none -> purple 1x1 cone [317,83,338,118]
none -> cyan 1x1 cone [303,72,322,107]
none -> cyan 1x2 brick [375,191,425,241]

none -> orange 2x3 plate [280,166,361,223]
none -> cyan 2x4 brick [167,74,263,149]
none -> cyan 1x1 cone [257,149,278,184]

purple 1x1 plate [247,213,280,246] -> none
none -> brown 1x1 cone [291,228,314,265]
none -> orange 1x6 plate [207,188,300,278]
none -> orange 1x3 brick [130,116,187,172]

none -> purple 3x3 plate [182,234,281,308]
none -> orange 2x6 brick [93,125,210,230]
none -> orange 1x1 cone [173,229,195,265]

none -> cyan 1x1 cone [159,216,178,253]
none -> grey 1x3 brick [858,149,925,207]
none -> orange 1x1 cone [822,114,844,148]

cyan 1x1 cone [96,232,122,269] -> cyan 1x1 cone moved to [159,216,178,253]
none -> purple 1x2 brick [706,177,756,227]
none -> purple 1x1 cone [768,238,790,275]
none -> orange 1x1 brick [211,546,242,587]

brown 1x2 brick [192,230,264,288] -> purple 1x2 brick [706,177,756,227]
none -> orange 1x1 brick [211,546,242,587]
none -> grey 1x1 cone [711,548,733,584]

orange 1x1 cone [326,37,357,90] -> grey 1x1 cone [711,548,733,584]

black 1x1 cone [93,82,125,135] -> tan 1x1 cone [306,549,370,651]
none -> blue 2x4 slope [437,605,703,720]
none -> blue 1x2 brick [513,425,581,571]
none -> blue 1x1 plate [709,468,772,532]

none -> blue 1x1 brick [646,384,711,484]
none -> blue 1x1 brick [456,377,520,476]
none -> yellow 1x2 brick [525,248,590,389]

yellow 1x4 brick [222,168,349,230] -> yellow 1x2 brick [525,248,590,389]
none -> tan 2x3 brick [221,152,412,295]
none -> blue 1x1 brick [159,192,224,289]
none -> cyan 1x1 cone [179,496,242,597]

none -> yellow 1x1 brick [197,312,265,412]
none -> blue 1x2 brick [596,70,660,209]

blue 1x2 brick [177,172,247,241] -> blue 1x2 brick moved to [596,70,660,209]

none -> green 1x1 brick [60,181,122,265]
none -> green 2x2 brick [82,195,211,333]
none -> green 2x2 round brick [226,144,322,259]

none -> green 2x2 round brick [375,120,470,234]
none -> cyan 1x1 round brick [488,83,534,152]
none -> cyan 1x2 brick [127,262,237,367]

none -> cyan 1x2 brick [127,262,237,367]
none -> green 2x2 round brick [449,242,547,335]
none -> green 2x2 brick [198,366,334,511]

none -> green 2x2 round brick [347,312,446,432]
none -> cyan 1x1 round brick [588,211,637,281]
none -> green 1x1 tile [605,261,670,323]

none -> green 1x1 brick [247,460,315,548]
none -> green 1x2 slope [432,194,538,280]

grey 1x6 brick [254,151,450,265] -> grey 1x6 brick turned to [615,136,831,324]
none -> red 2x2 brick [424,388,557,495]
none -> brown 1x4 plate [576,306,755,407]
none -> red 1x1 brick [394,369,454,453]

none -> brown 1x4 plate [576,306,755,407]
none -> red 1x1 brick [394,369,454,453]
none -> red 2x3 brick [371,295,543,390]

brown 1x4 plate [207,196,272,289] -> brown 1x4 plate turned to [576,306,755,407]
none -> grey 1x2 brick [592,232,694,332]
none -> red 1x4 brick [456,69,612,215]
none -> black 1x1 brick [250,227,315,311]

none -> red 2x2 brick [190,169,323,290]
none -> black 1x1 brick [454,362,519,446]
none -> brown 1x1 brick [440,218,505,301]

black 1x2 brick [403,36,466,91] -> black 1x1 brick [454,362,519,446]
# # # # # # #
▶ PROBLEM REQUIREMENTS
All of the entries should be transcribed exactly as they appear.

▶ RESULT OF THIS EXERCISE
none -> purple 1x1 cone [317,83,338,118]
none -> cyan 1x1 cone [303,72,322,107]
none -> cyan 1x2 brick [375,191,425,241]

none -> orange 2x3 plate [280,166,361,223]
none -> cyan 2x4 brick [167,74,263,149]
none -> cyan 1x1 cone [257,149,278,184]

purple 1x1 plate [247,213,280,246] -> none
none -> brown 1x1 cone [291,228,314,265]
none -> orange 1x6 plate [207,188,300,278]
none -> orange 1x3 brick [130,116,187,172]

none -> purple 3x3 plate [182,234,281,308]
none -> orange 2x6 brick [93,125,210,230]
none -> orange 1x1 cone [173,229,195,265]

none -> cyan 1x1 cone [159,216,178,253]
none -> grey 1x3 brick [858,149,925,207]
none -> orange 1x1 cone [822,114,844,148]

cyan 1x1 cone [96,232,122,269] -> cyan 1x1 cone moved to [159,216,178,253]
none -> purple 1x2 brick [706,177,756,227]
none -> purple 1x1 cone [768,238,790,275]
none -> orange 1x1 brick [211,546,242,587]

brown 1x2 brick [192,230,264,288] -> purple 1x2 brick [706,177,756,227]
none -> orange 1x1 brick [211,546,242,587]
none -> grey 1x1 cone [711,548,733,584]

orange 1x1 cone [326,37,357,90] -> grey 1x1 cone [711,548,733,584]

black 1x1 cone [93,82,125,135] -> tan 1x1 cone [306,549,370,651]
none -> blue 2x4 slope [437,605,703,720]
none -> blue 1x2 brick [513,425,581,571]
none -> blue 1x1 plate [709,468,772,532]

none -> blue 1x1 brick [646,384,711,484]
none -> blue 1x1 brick [456,377,520,476]
none -> yellow 1x2 brick [525,248,590,389]

yellow 1x4 brick [222,168,349,230] -> yellow 1x2 brick [525,248,590,389]
none -> tan 2x3 brick [221,152,412,295]
none -> blue 1x1 brick [159,192,224,289]
none -> cyan 1x1 cone [179,496,242,597]

none -> yellow 1x1 brick [197,312,265,412]
none -> blue 1x2 brick [596,70,660,209]

blue 1x2 brick [177,172,247,241] -> blue 1x2 brick moved to [596,70,660,209]

none -> green 1x1 brick [60,181,122,265]
none -> green 2x2 brick [82,195,211,333]
none -> green 2x2 round brick [226,144,322,259]

none -> green 2x2 round brick [375,120,470,234]
none -> cyan 1x1 round brick [488,83,534,152]
none -> cyan 1x2 brick [127,262,237,367]

none -> cyan 1x2 brick [127,262,237,367]
none -> green 2x2 round brick [449,242,547,335]
none -> green 2x2 brick [198,366,334,511]

none -> green 2x2 round brick [347,312,446,432]
none -> cyan 1x1 round brick [588,211,637,281]
none -> green 1x1 tile [605,261,670,323]

none -> green 1x1 brick [247,460,315,548]
none -> green 1x2 slope [432,194,538,280]

grey 1x6 brick [254,151,450,265] -> grey 1x6 brick turned to [615,136,831,324]
none -> red 2x2 brick [424,388,557,495]
none -> brown 1x4 plate [576,306,755,407]
none -> red 1x1 brick [394,369,454,453]

none -> brown 1x4 plate [576,306,755,407]
none -> red 1x1 brick [394,369,454,453]
none -> red 2x3 brick [371,295,543,390]

brown 1x4 plate [207,196,272,289] -> brown 1x4 plate turned to [576,306,755,407]
none -> grey 1x2 brick [592,232,694,332]
none -> red 1x4 brick [456,69,612,215]
none -> black 1x1 brick [250,227,315,311]

none -> red 2x2 brick [190,169,323,290]
none -> black 1x1 brick [454,362,519,446]
none -> brown 1x1 brick [440,218,505,301]

black 1x2 brick [403,36,466,91] -> black 1x1 brick [454,362,519,446]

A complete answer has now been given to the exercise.